Work to be completed -
Each record must be written out again exactly. Skip any picture it contains.

------------------------------------

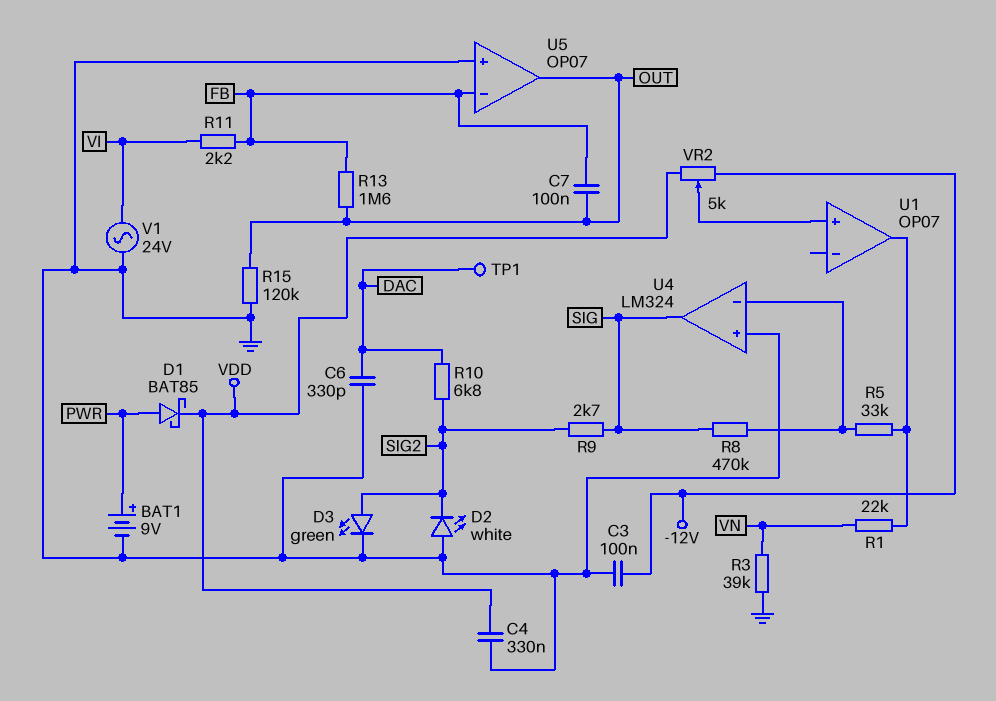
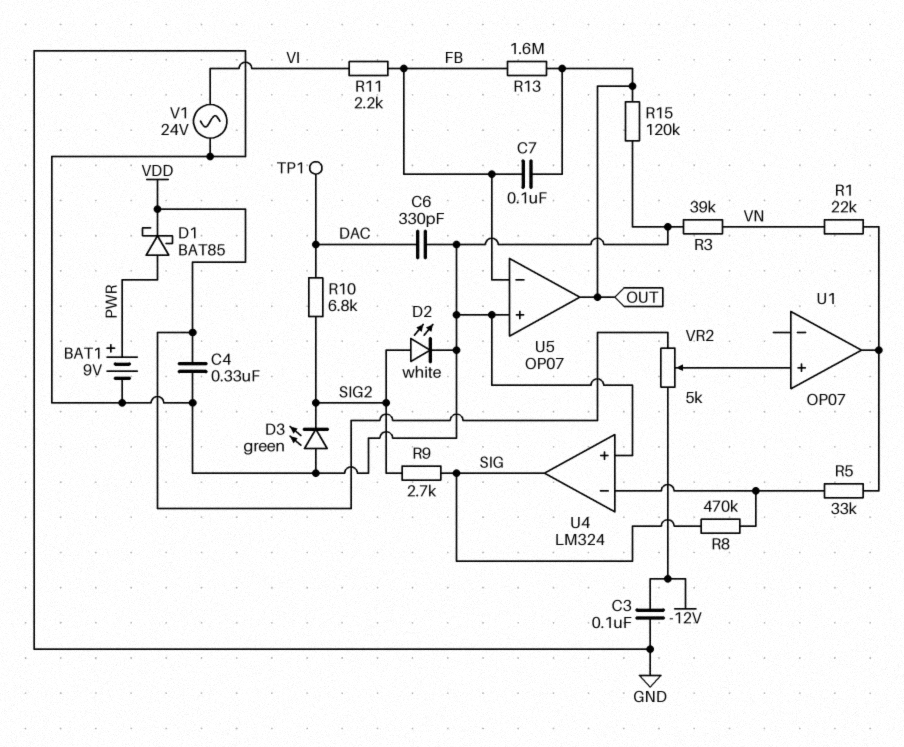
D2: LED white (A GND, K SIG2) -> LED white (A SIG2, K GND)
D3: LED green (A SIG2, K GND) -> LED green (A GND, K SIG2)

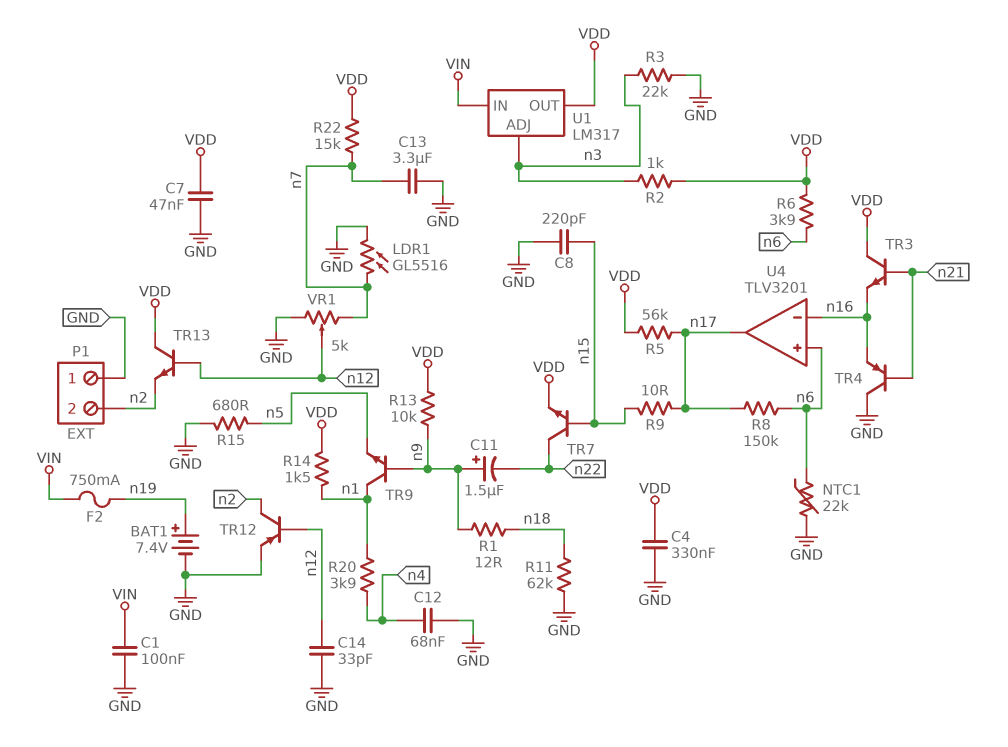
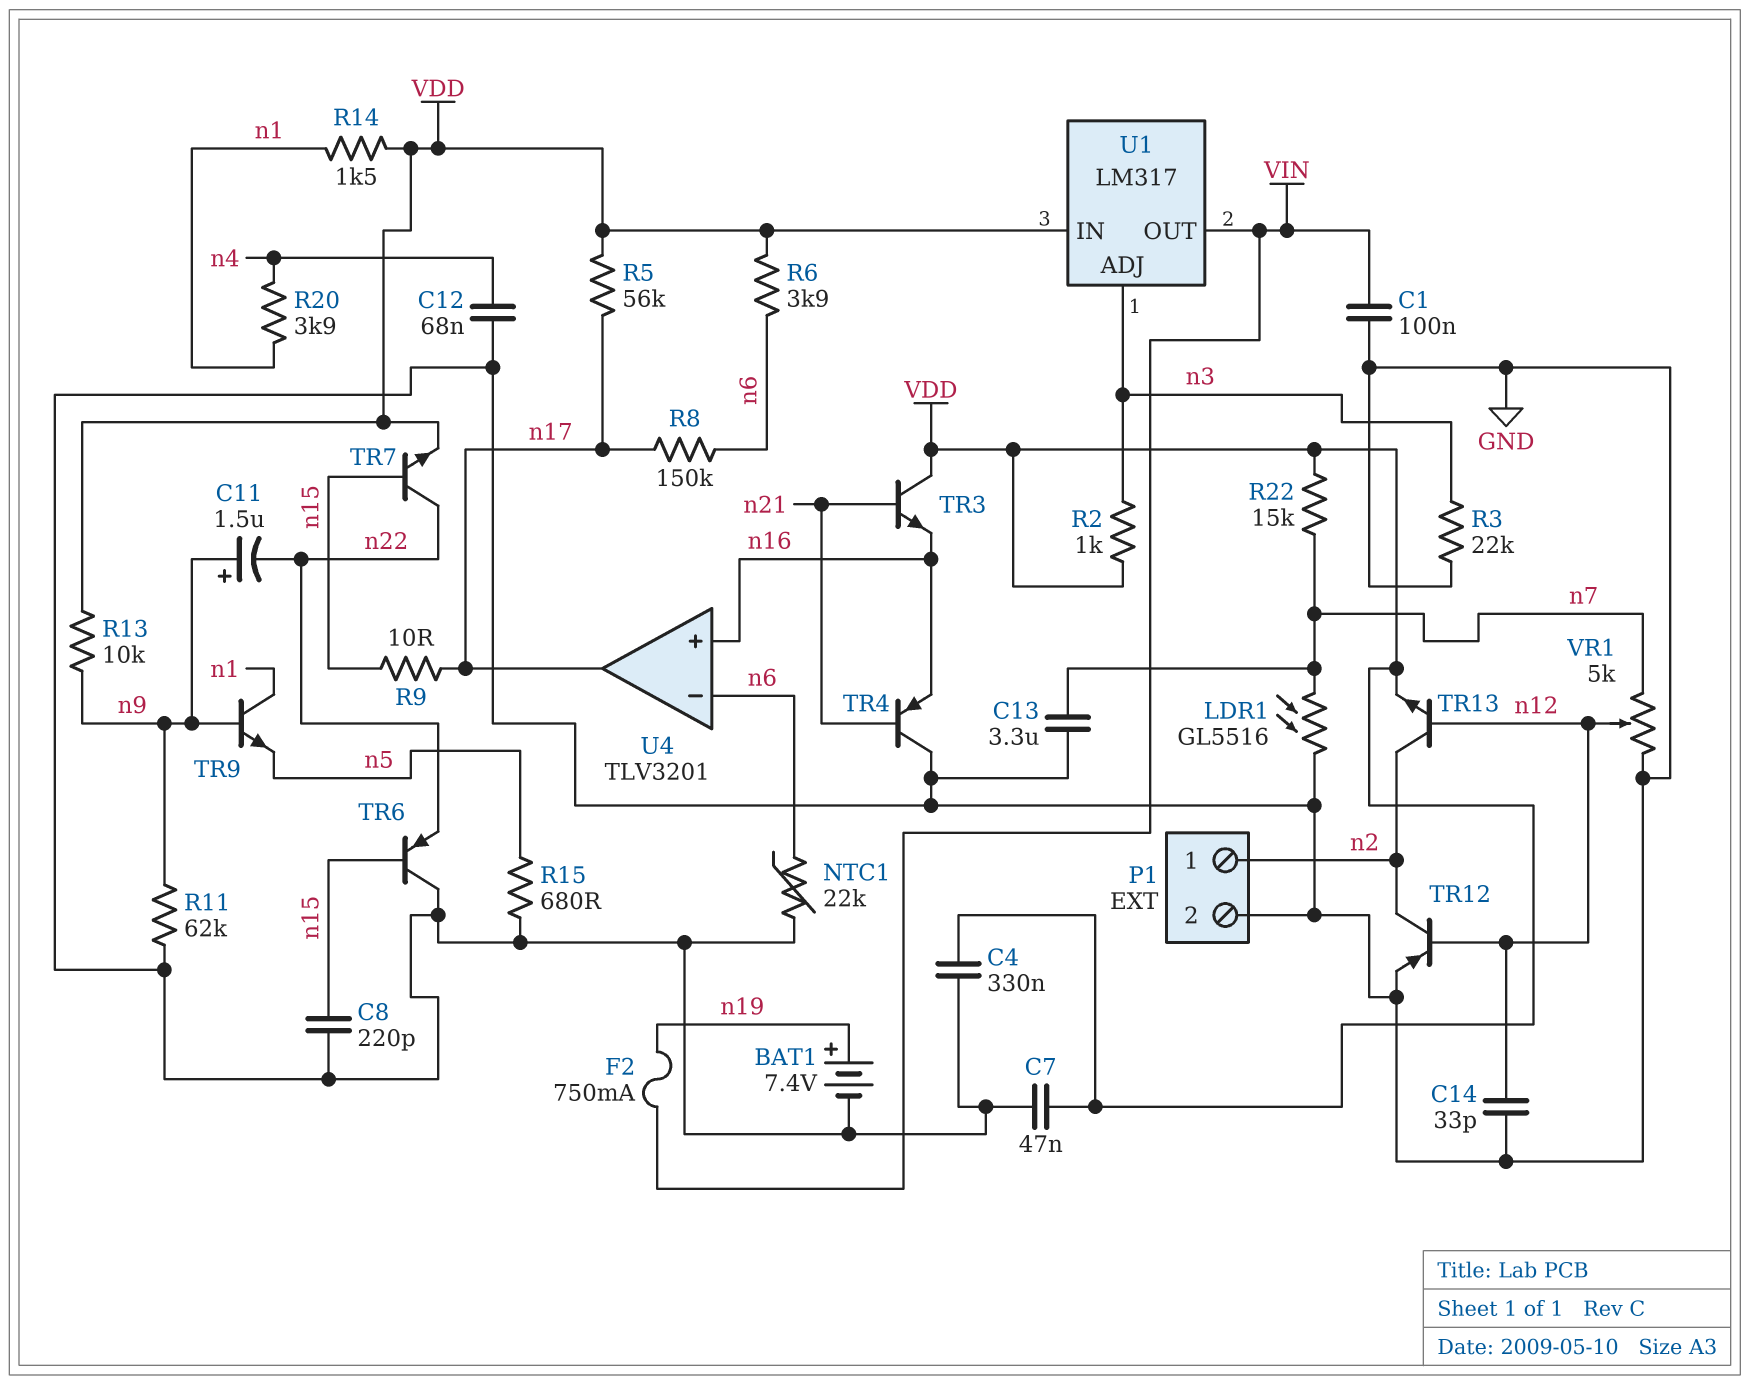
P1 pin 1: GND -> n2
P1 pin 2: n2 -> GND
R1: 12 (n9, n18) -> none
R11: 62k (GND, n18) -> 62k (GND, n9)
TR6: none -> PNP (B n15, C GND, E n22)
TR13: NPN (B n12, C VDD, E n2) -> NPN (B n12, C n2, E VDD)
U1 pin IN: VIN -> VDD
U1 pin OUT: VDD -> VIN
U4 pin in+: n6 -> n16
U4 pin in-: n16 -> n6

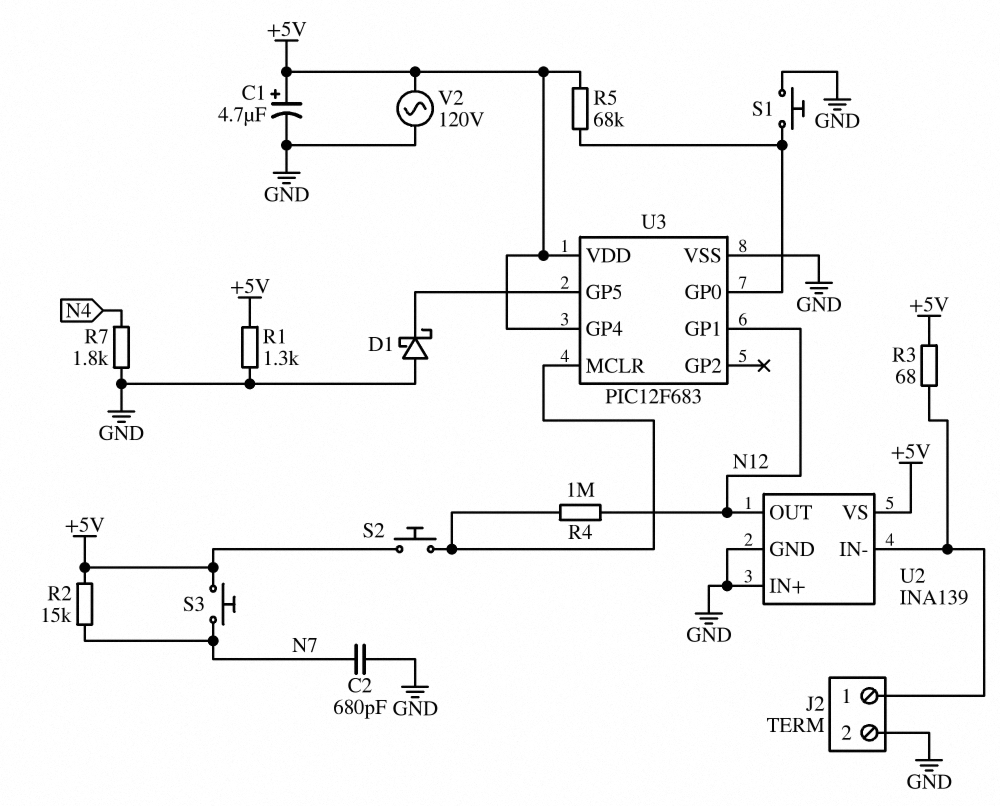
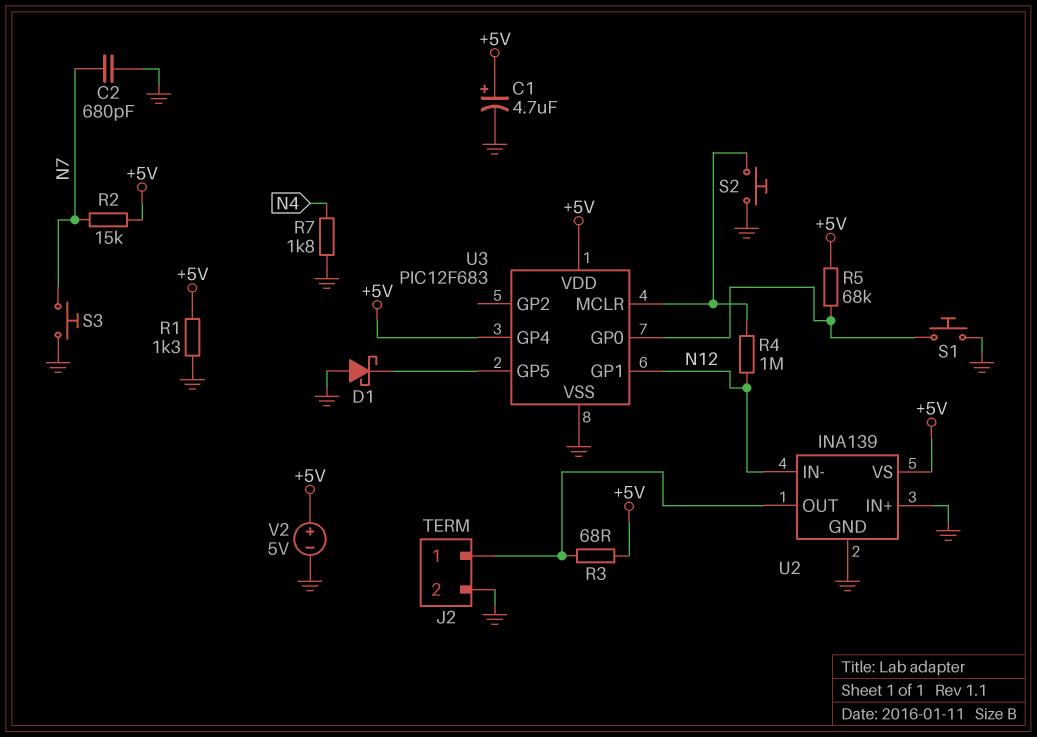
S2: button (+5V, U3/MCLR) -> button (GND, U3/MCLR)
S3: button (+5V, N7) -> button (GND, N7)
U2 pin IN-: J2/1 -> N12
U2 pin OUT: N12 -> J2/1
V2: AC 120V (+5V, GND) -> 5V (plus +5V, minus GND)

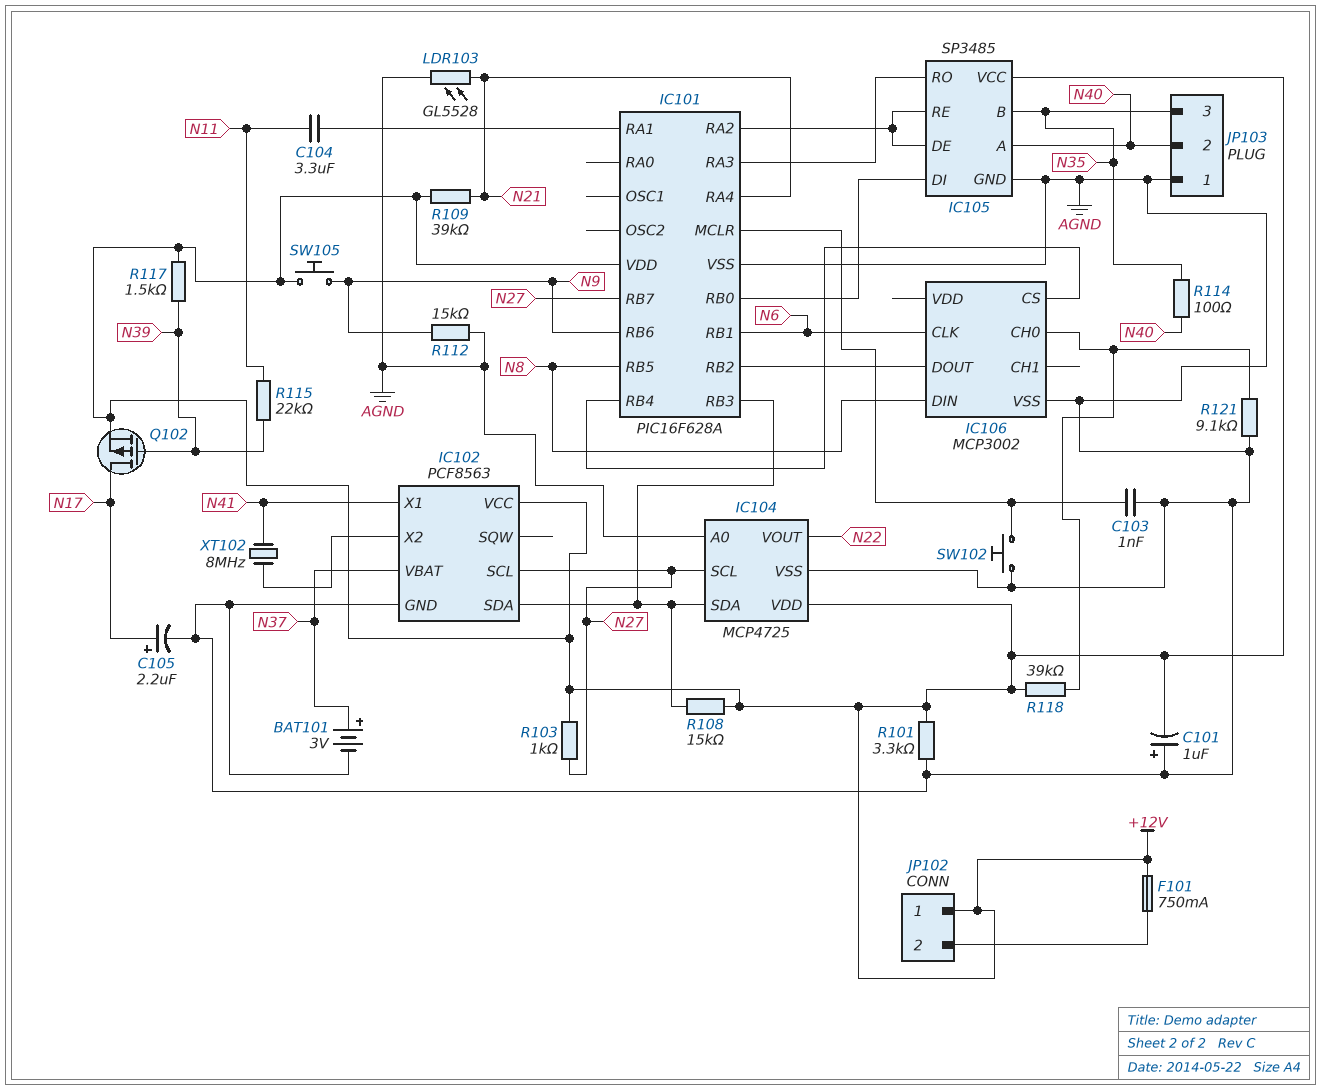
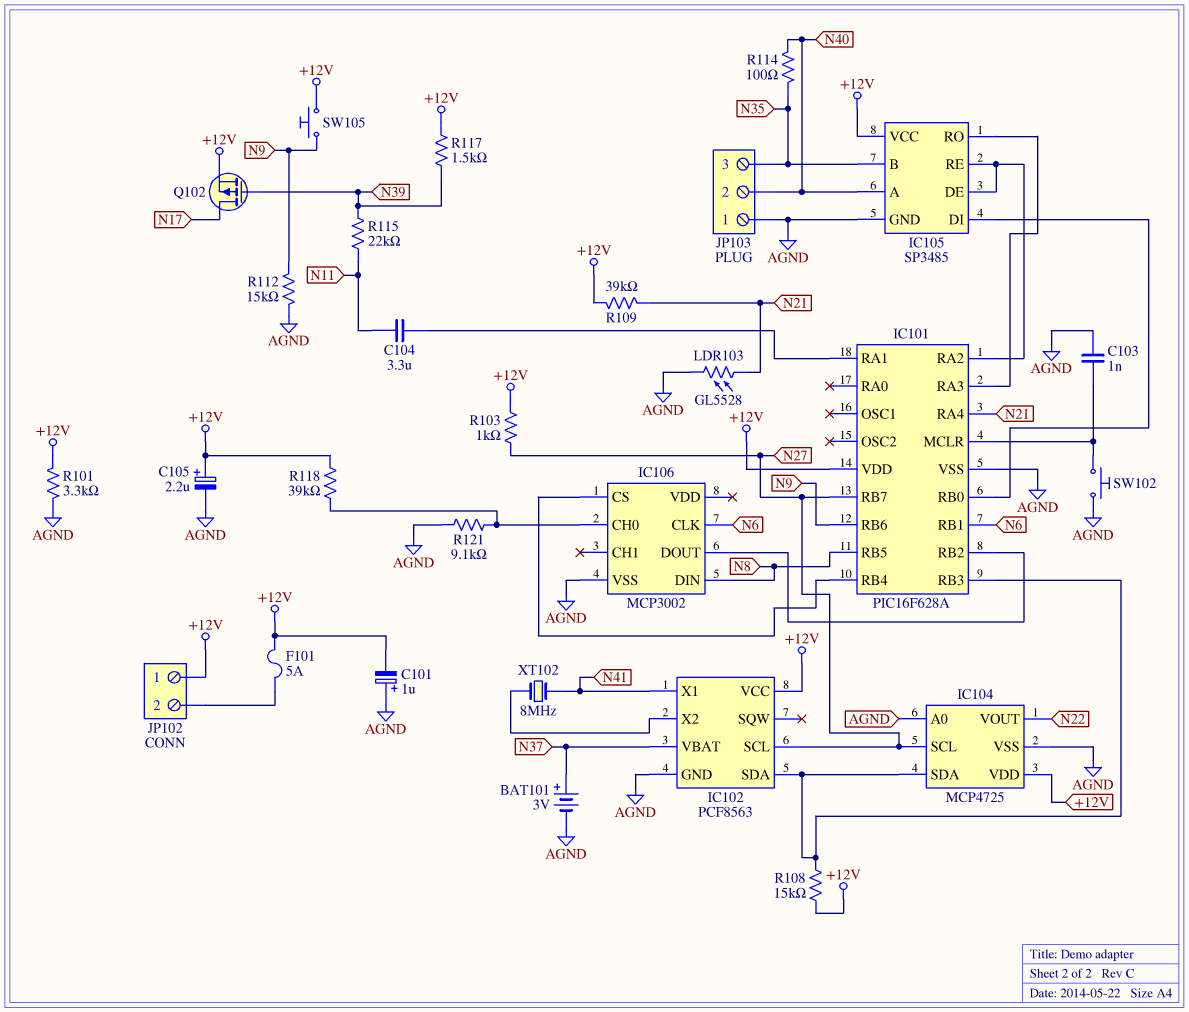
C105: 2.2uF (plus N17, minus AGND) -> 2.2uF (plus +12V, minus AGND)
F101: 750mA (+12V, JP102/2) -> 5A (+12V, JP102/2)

------------------------------------

Answer to this problem -
D2: LED white (A GND, K SIG2) -> LED white (A SIG2, K GND)
D3: LED green (A SIG2, K GND) -> LED green (A GND, K SIG2)

P1 pin 1: GND -> n2
P1 pin 2: n2 -> GND
R1: 12 (n9, n18) -> none
R11: 62k (GND, n18) -> 62k (GND, n9)
TR6: none -> PNP (B n15, C GND, E n22)
TR13: NPN (B n12, C VDD, E n2) -> NPN (B n12, C n2, E VDD)
U1 pin IN: VIN -> VDD
U1 pin OUT: VDD -> VIN
U4 pin in+: n6 -> n16
U4 pin in-: n16 -> n6

S2: button (+5V, U3/MCLR) -> button (GND, U3/MCLR)
S3: button (+5V, N7) -> button (GND, N7)
U2 pin IN-: J2/1 -> N12
U2 pin OUT: N12 -> J2/1
V2: AC 120V (+5V, GND) -> 5V (plus +5V, minus GND)

C105: 2.2uF (plus N17, minus AGND) -> 2.2uF (plus +12V, minus AGND)
F101: 750mA (+12V, JP102/2) -> 5A (+12V, JP102/2)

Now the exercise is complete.